**Task objective**: Leave out the pictures and retype exactly the lines from the line with "none -> tan brick B7 level 1" through the end of the listing below.

**Data extracts**:
==*==

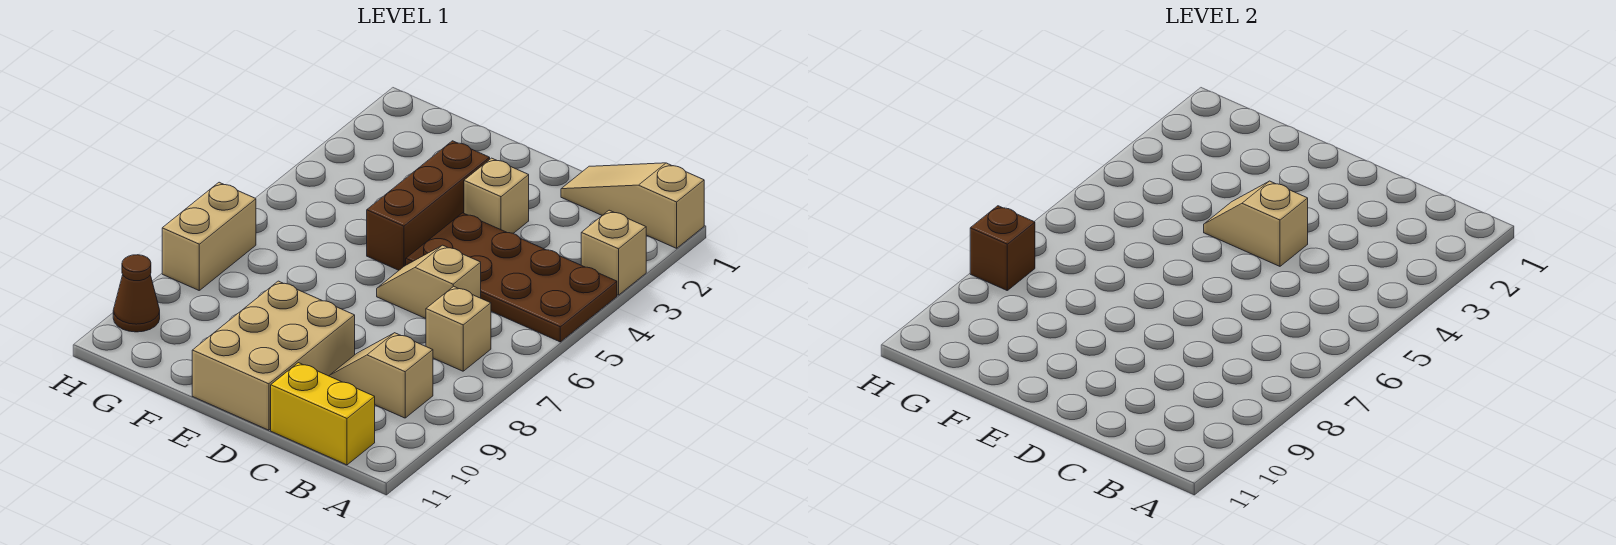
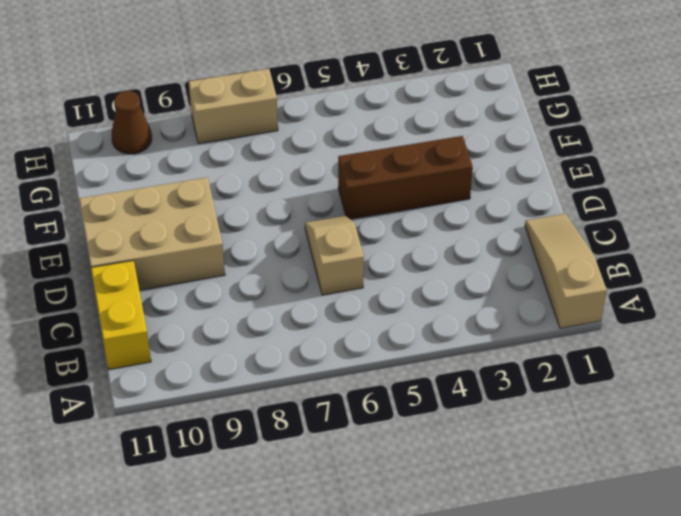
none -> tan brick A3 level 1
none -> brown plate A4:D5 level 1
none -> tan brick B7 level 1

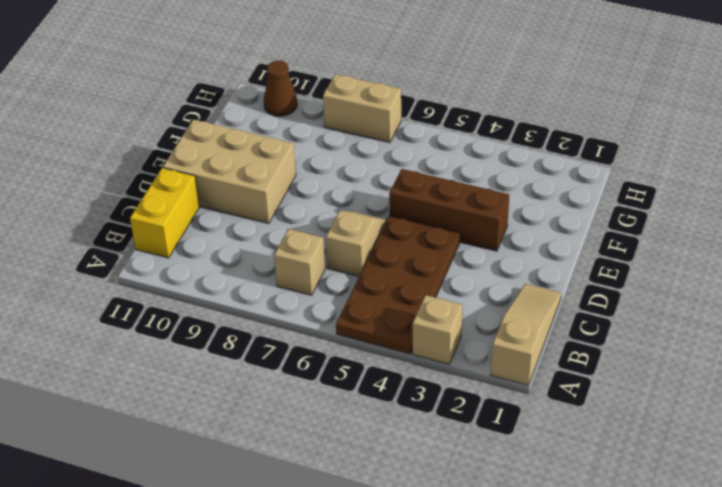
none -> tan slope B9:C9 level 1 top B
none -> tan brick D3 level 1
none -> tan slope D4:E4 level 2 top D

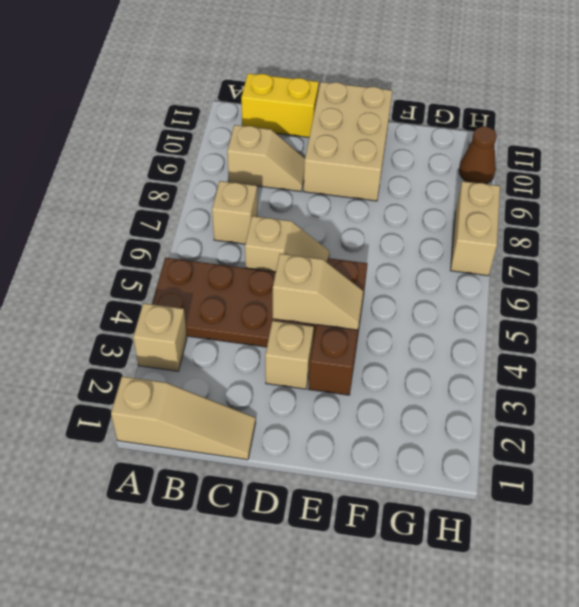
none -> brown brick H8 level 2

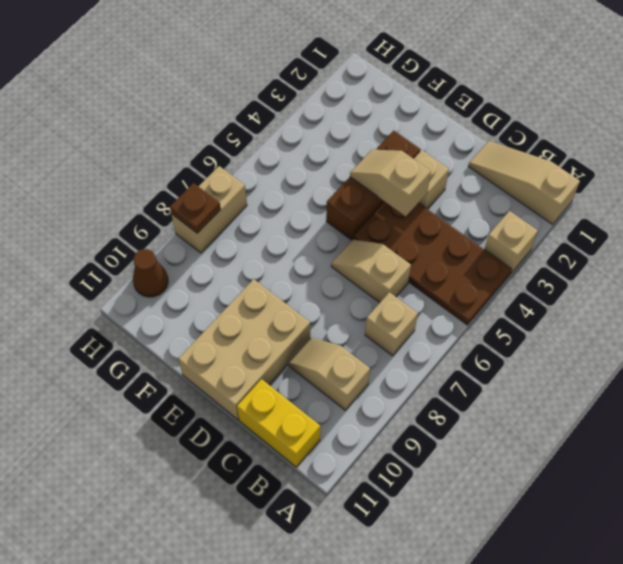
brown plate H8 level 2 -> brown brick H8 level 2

==*==

**Answer space**:
none -> tan brick B7 level 1

none -> tan slope B9:C9 level 1 top B
none -> tan brick D3 level 1
none -> tan slope D4:E4 level 2 top D

none -> brown brick H8 level 2

brown plate H8 level 2 -> brown brick H8 level 2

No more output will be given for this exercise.